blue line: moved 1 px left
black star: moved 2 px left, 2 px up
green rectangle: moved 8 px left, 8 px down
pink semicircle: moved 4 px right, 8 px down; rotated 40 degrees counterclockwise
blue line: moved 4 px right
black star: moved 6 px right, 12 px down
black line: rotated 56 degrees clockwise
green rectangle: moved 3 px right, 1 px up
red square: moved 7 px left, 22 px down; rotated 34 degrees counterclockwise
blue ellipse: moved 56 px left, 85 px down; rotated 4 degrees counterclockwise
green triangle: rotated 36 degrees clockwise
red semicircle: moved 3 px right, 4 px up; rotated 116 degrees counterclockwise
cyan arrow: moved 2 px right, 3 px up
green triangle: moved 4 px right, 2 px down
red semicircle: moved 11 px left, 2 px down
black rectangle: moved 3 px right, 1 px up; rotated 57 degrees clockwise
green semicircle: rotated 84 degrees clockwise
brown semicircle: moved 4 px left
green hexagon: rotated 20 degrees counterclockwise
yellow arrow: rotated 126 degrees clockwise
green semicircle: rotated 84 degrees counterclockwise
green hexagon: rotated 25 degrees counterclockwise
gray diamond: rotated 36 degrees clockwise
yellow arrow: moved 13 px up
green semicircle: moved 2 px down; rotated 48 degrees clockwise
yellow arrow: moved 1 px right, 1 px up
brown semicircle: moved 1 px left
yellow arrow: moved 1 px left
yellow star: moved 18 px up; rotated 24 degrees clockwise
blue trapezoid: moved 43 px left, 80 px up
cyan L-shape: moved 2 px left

**Given instruction:**
Copy out every line of the entries above, word for word and in the same order.

**Completed task:**
blue line: moved 1 px left
black star: moved 2 px left, 2 px up
green rectangle: moved 8 px left, 8 px down
pink semicircle: moved 4 px right, 8 px down; rotated 40 degrees counterclockwise
blue line: moved 4 px right
black star: moved 6 px right, 12 px down
black line: rotated 56 degrees clockwise
green rectangle: moved 3 px right, 1 px up
red square: moved 7 px left, 22 px down; rotated 34 degrees counterclockwise
blue ellipse: moved 56 px left, 85 px down; rotated 4 degrees counterclockwise
green triangle: rotated 36 degrees clockwise
red semicircle: moved 3 px right, 4 px up; rotated 116 degrees counterclockwise
cyan arrow: moved 2 px right, 3 px up
green triangle: moved 4 px right, 2 px down
red semicircle: moved 11 px left, 2 px down
black rectangle: moved 3 px right, 1 px up; rotated 57 degrees clockwise
green semicircle: rotated 84 degrees clockwise
brown semicircle: moved 4 px left
green hexagon: rotated 20 degrees counterclockwise
yellow arrow: rotated 126 degrees clockwise
green semicircle: rotated 84 degrees counterclockwise
green hexagon: rotated 25 degrees counterclockwise
gray diamond: rotated 36 degrees clockwise
yellow arrow: moved 13 px up
green semicircle: moved 2 px down; rotated 48 degrees clockwise
yellow arrow: moved 1 px right, 1 px up
brown semicircle: moved 1 px left
yellow arrow: moved 1 px left
yellow star: moved 18 px up; rotated 24 degrees clockwise
blue trapezoid: moved 43 px left, 80 px up
cyan L-shape: moved 2 px left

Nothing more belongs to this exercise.